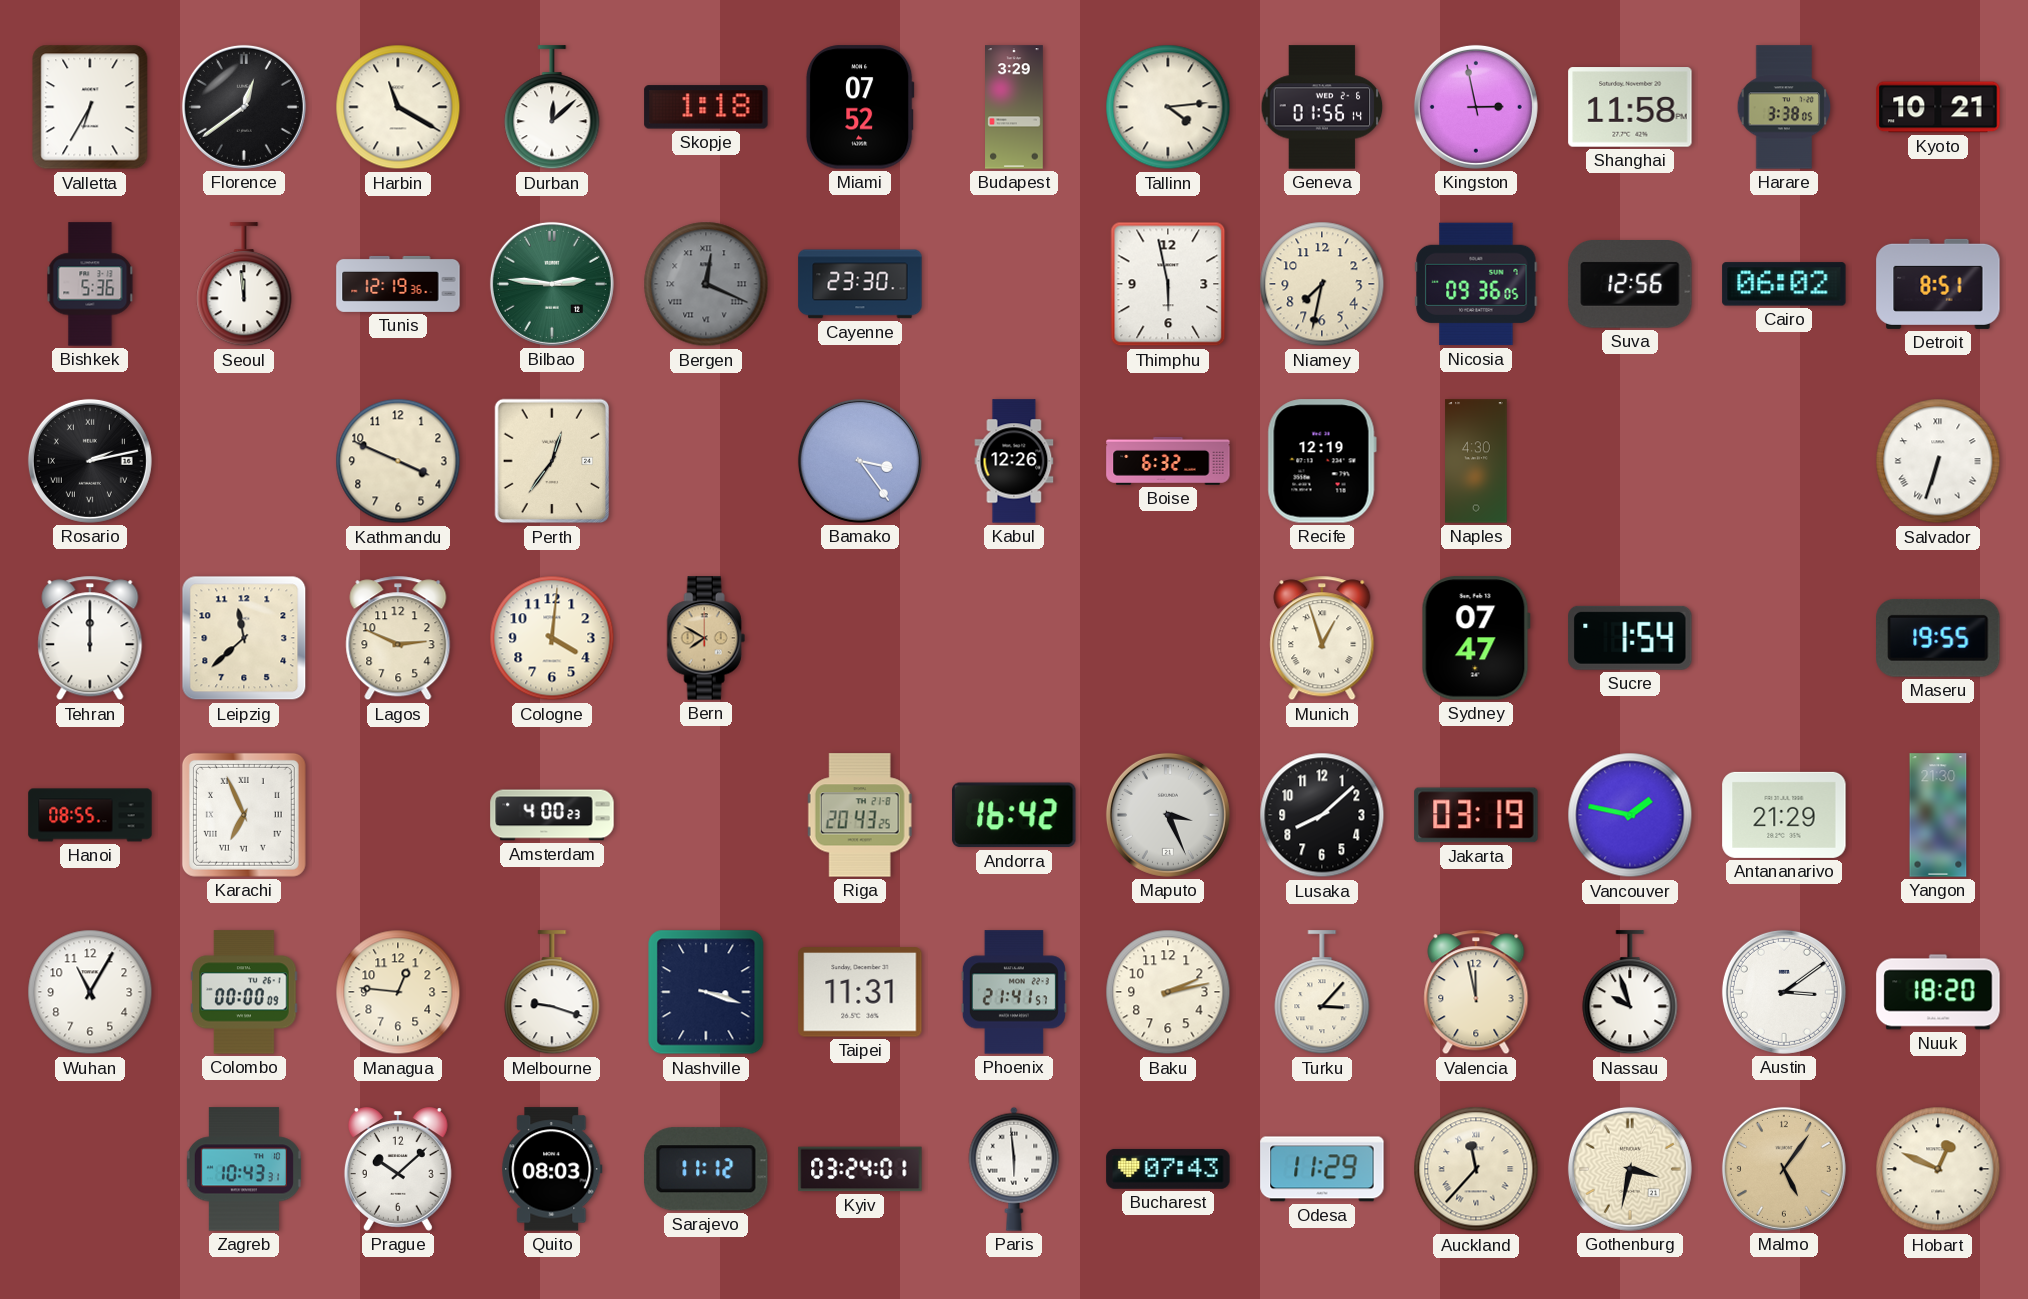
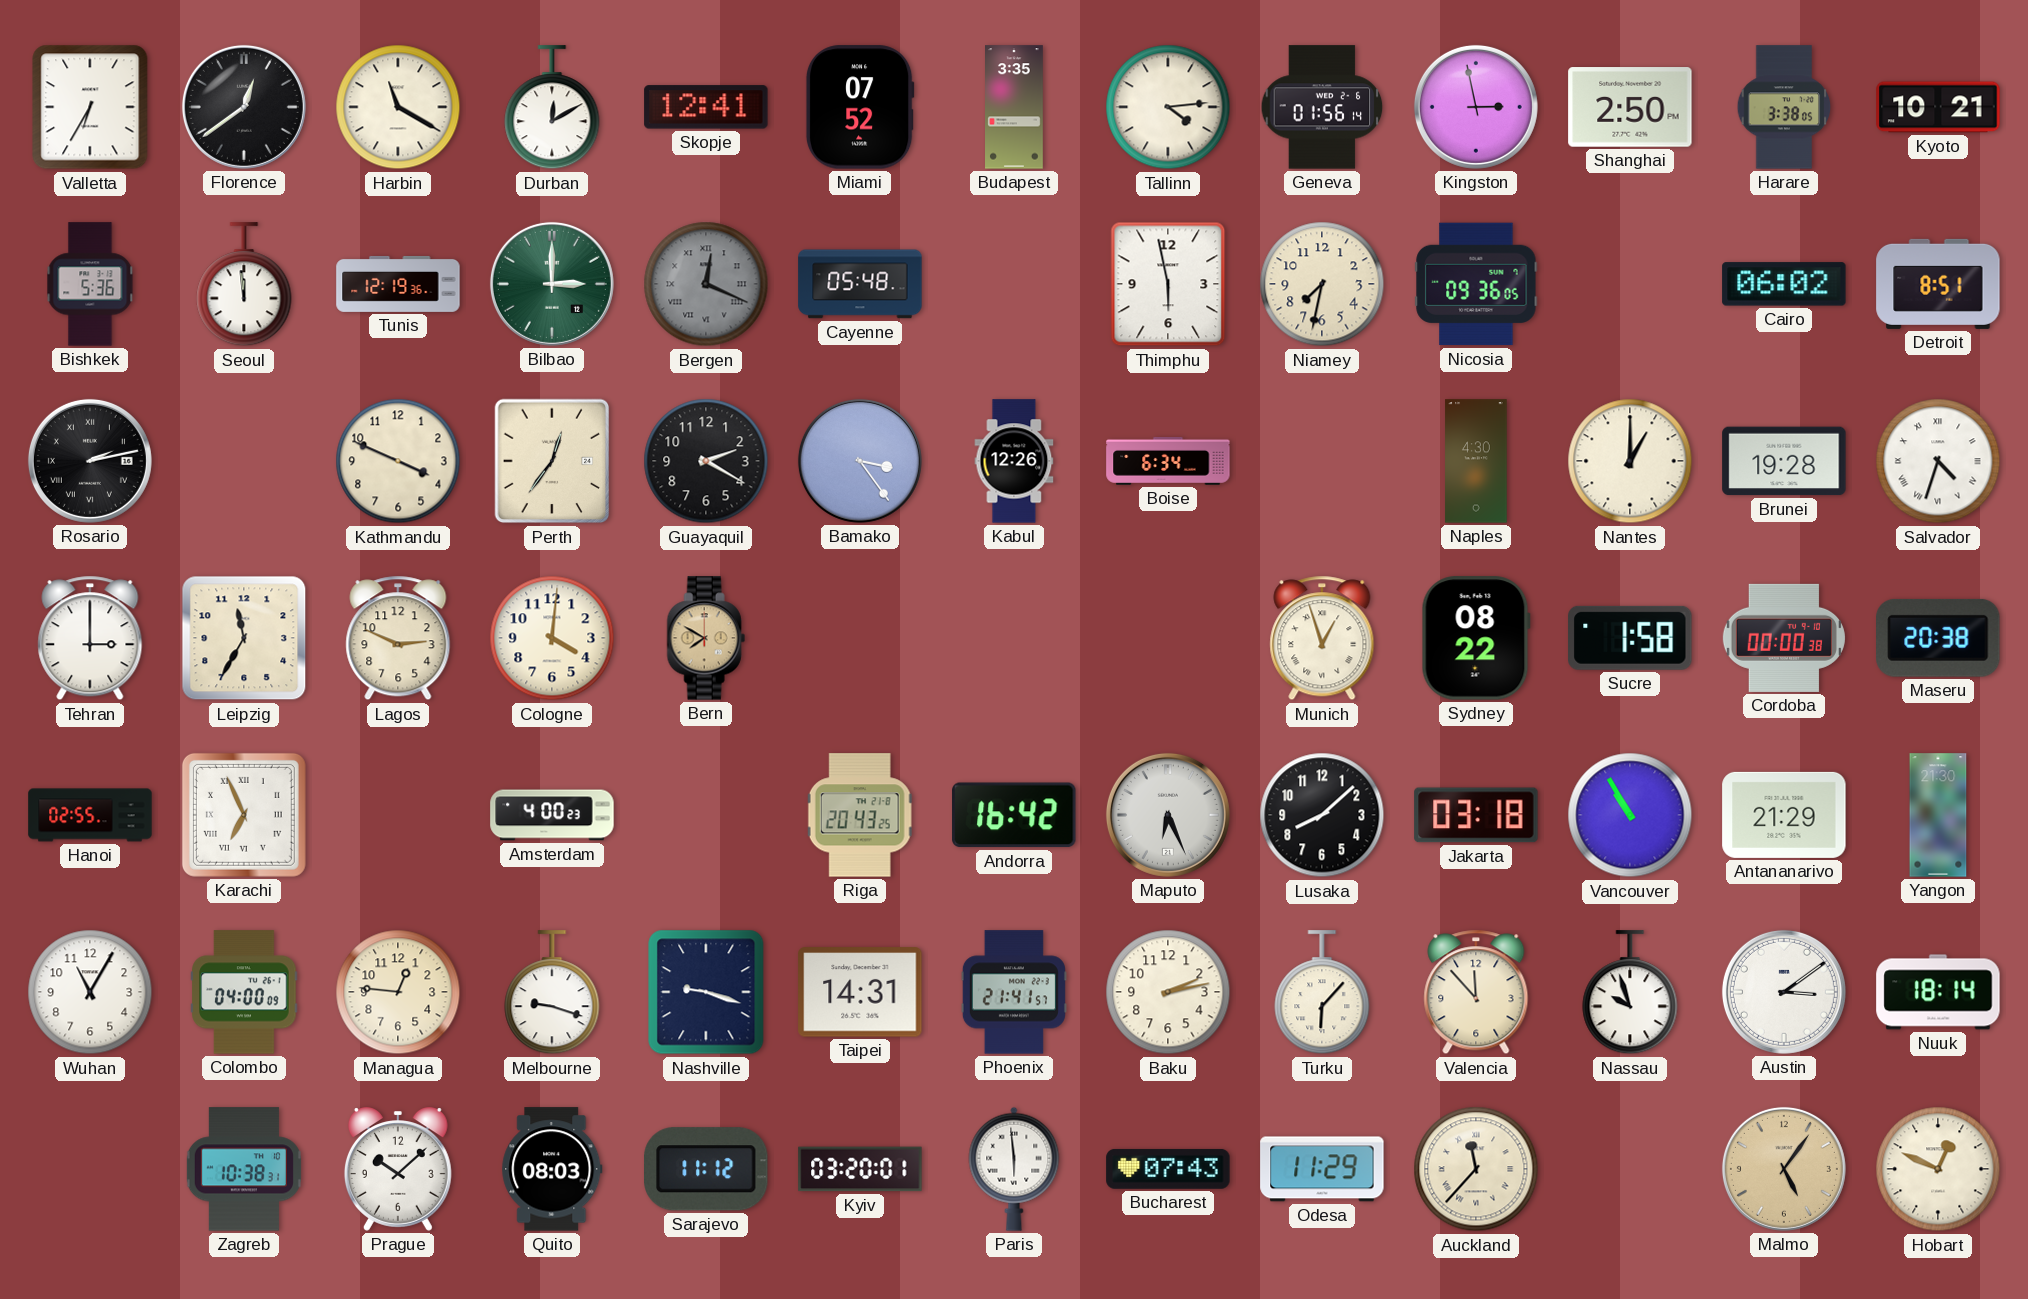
Durban: 12:08 -> 12:10
Skopje: 1:18 -> 12:41
Budapest: 3:29 -> 3:35
Shanghai: 11:58 -> 2:50
Bilbao: 2:46 -> 3:00
Cayenne: 23:30 -> 05:48
Suva: 12:56 -> none
Guayaquil: none -> 2:20
Boise: 6:32 -> 6:34
Recife: 12:19 -> none
Nantes: none -> 1:00
Brunei: none -> 19:28
Salvador: 6:33 -> 4:33
Tehran: 12:00 -> 3:00
Leipzig: 11:38 -> 11:35
Sydney: 07:47 -> 08:22
Sucre: 1:54 -> 1:58
Cordoba: none -> 00:00
Maseru: 19:55 -> 20:38
Hanoi: 08:55 -> 02:55
Maputo: 3:26 -> 6:26
Jakarta: 03:19 -> 03:18
Vancouver: 1:47 -> 10:55
Colombo: 00:00 -> 04:00
Nashville: 3:18 -> 9:18
Taipei: 11:31 -> 14:31
Turku: 3:07 -> 6:07
Valencia: 11:58 -> 11:53
Nuuk: 18:20 -> 18:14
Zagreb: 10:43 -> 10:38
Kyiv: 03:24 -> 03:20
Gothenburg: 3:32 -> none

____________________

__THE TASK__: Copy out every line of text in the records above without changing anything, and leave the pictures out of your answer.

__WORKED ANSWER__:
Durban: 12:08 -> 12:10
Skopje: 1:18 -> 12:41
Budapest: 3:29 -> 3:35
Shanghai: 11:58 -> 2:50
Bilbao: 2:46 -> 3:00
Cayenne: 23:30 -> 05:48
Suva: 12:56 -> none
Guayaquil: none -> 2:20
Boise: 6:32 -> 6:34
Recife: 12:19 -> none
Nantes: none -> 1:00
Brunei: none -> 19:28
Salvador: 6:33 -> 4:33
Tehran: 12:00 -> 3:00
Leipzig: 11:38 -> 11:35
Sydney: 07:47 -> 08:22
Sucre: 1:54 -> 1:58
Cordoba: none -> 00:00
Maseru: 19:55 -> 20:38
Hanoi: 08:55 -> 02:55
Maputo: 3:26 -> 6:26
Jakarta: 03:19 -> 03:18
Vancouver: 1:47 -> 10:55
Colombo: 00:00 -> 04:00
Nashville: 3:18 -> 9:18
Taipei: 11:31 -> 14:31
Turku: 3:07 -> 6:07
Valencia: 11:58 -> 11:53
Nuuk: 18:20 -> 18:14
Zagreb: 10:43 -> 10:38
Kyiv: 03:24 -> 03:20
Gothenburg: 3:32 -> none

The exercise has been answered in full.